> **RECORD EXCERPTS**

::::::::

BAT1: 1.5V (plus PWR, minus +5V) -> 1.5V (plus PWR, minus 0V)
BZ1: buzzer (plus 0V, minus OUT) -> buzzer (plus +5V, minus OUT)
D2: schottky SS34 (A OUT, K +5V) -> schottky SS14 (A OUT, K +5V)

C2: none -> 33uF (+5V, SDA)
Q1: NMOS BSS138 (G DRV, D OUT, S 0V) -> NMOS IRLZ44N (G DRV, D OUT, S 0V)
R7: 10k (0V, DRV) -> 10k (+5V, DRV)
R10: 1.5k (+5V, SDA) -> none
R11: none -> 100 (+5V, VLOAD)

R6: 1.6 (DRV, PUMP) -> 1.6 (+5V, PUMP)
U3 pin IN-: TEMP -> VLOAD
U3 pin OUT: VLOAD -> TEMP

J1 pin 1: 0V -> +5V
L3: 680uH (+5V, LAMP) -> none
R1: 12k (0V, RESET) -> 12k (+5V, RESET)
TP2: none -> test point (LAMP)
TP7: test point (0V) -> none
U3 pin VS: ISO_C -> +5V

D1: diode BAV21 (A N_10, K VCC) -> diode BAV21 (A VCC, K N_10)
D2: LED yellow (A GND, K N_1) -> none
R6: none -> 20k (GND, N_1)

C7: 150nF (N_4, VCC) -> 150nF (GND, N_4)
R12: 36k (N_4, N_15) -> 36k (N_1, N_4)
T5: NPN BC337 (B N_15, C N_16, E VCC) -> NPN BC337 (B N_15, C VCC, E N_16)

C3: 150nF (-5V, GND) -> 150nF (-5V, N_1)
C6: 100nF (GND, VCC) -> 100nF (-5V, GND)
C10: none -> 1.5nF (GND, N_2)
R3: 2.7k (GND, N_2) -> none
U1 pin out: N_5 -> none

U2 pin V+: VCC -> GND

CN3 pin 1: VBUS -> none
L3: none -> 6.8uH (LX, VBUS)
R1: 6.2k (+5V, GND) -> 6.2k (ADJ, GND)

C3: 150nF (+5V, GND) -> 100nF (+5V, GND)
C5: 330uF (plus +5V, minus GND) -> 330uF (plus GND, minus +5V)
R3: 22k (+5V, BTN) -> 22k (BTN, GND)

::::::::

> **WORK INSTRUCTIONS**
Return every line of the listing, word for word.

> **EXERCISE ANSWER**
BAT1: 1.5V (plus PWR, minus +5V) -> 1.5V (plus PWR, minus 0V)
BZ1: buzzer (plus 0V, minus OUT) -> buzzer (plus +5V, minus OUT)
D2: schottky SS34 (A OUT, K +5V) -> schottky SS14 (A OUT, K +5V)

C2: none -> 33uF (+5V, SDA)
Q1: NMOS BSS138 (G DRV, D OUT, S 0V) -> NMOS IRLZ44N (G DRV, D OUT, S 0V)
R7: 10k (0V, DRV) -> 10k (+5V, DRV)
R10: 1.5k (+5V, SDA) -> none
R11: none -> 100 (+5V, VLOAD)

R6: 1.6 (DRV, PUMP) -> 1.6 (+5V, PUMP)
U3 pin IN-: TEMP -> VLOAD
U3 pin OUT: VLOAD -> TEMP

J1 pin 1: 0V -> +5V
L3: 680uH (+5V, LAMP) -> none
R1: 12k (0V, RESET) -> 12k (+5V, RESET)
TP2: none -> test point (LAMP)
TP7: test point (0V) -> none
U3 pin VS: ISO_C -> +5V

D1: diode BAV21 (A N_10, K VCC) -> diode BAV21 (A VCC, K N_10)
D2: LED yellow (A GND, K N_1) -> none
R6: none -> 20k (GND, N_1)

C7: 150nF (N_4, VCC) -> 150nF (GND, N_4)
R12: 36k (N_4, N_15) -> 36k (N_1, N_4)
T5: NPN BC337 (B N_15, C N_16, E VCC) -> NPN BC337 (B N_15, C VCC, E N_16)

C3: 150nF (-5V, GND) -> 150nF (-5V, N_1)
C6: 100nF (GND, VCC) -> 100nF (-5V, GND)
C10: none -> 1.5nF (GND, N_2)
R3: 2.7k (GND, N_2) -> none
U1 pin out: N_5 -> none

U2 pin V+: VCC -> GND

CN3 pin 1: VBUS -> none
L3: none -> 6.8uH (LX, VBUS)
R1: 6.2k (+5V, GND) -> 6.2k (ADJ, GND)

C3: 150nF (+5V, GND) -> 100nF (+5V, GND)
C5: 330uF (plus +5V, minus GND) -> 330uF (plus GND, minus +5V)
R3: 22k (+5V, BTN) -> 22k (BTN, GND)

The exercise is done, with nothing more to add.